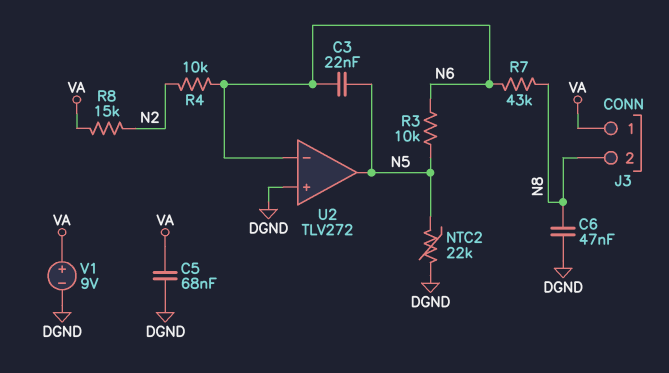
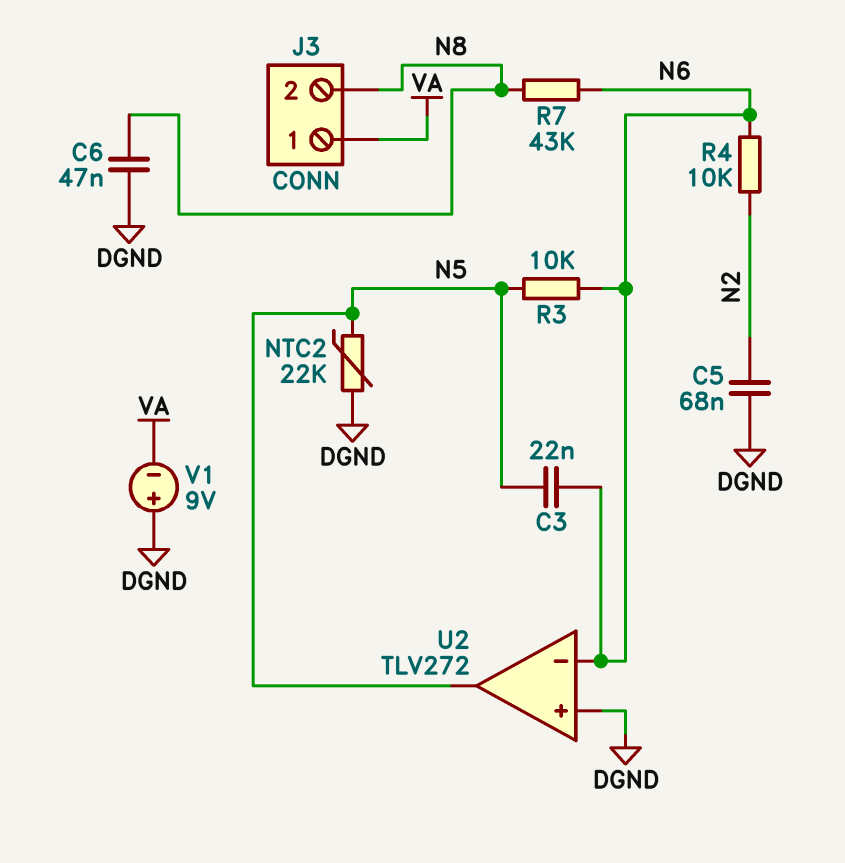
C5: 68nF (DGND, VA) -> 68nF (DGND, N2)
R8: 15k (N2, VA) -> none
V1: 9V (plus VA, minus DGND) -> 9V (plus DGND, minus VA)

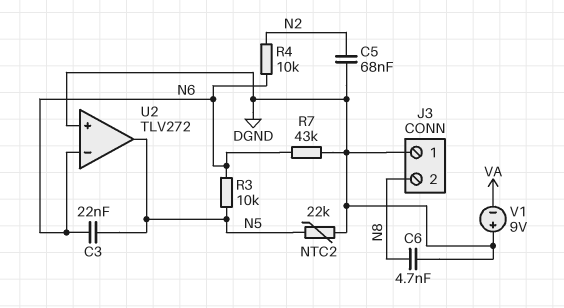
C6: 47nF (DGND, N8) -> 4.7nF (DGND, N8)
J3 pin 1: VA -> DGND
R7: 43k (N6, N8) -> 43k (DGND, N6)

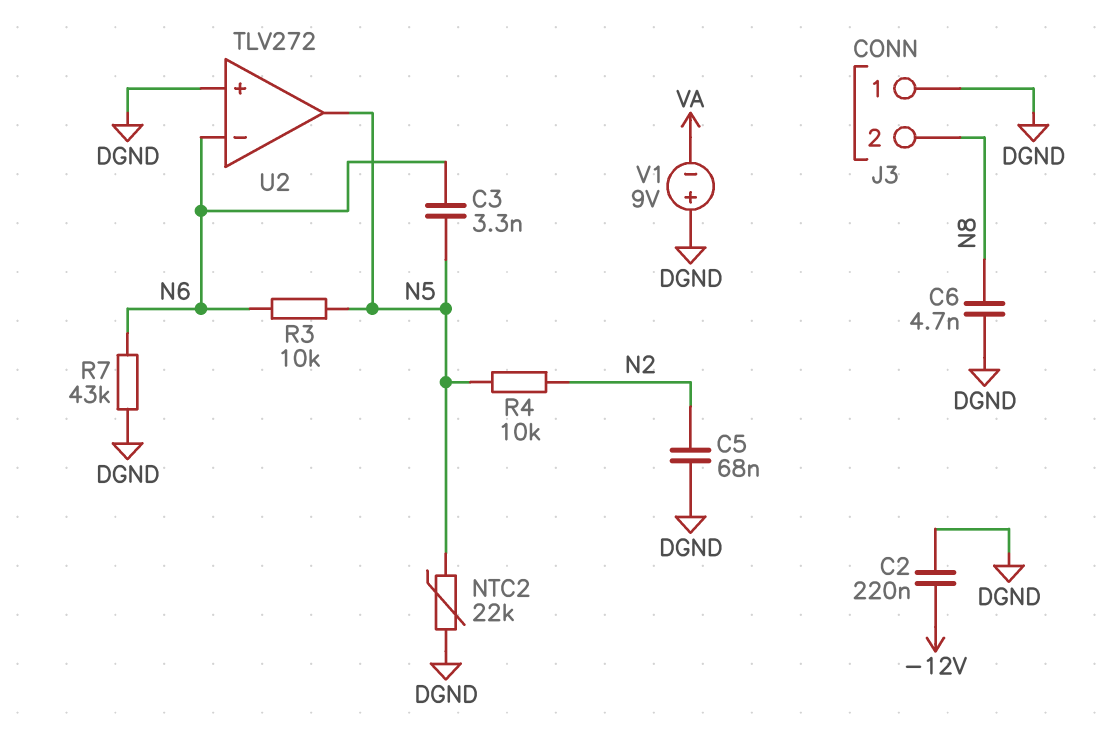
C2: none -> 220nF (-12V, DGND)
C3: 22nF (N5, N6) -> 3.3nF (N5, N6)
R4: 10k (N2, N6) -> 10k (N2, N5)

-----

## [DESCRIPTION OF THE TASK]
Repeat the material above word for word, please, apart from its images.

## [RESULT OF THIS TASK]
C5: 68nF (DGND, VA) -> 68nF (DGND, N2)
R8: 15k (N2, VA) -> none
V1: 9V (plus VA, minus DGND) -> 9V (plus DGND, minus VA)

C6: 47nF (DGND, N8) -> 4.7nF (DGND, N8)
J3 pin 1: VA -> DGND
R7: 43k (N6, N8) -> 43k (DGND, N6)

C2: none -> 220nF (-12V, DGND)
C3: 22nF (N5, N6) -> 3.3nF (N5, N6)
R4: 10k (N2, N6) -> 10k (N2, N5)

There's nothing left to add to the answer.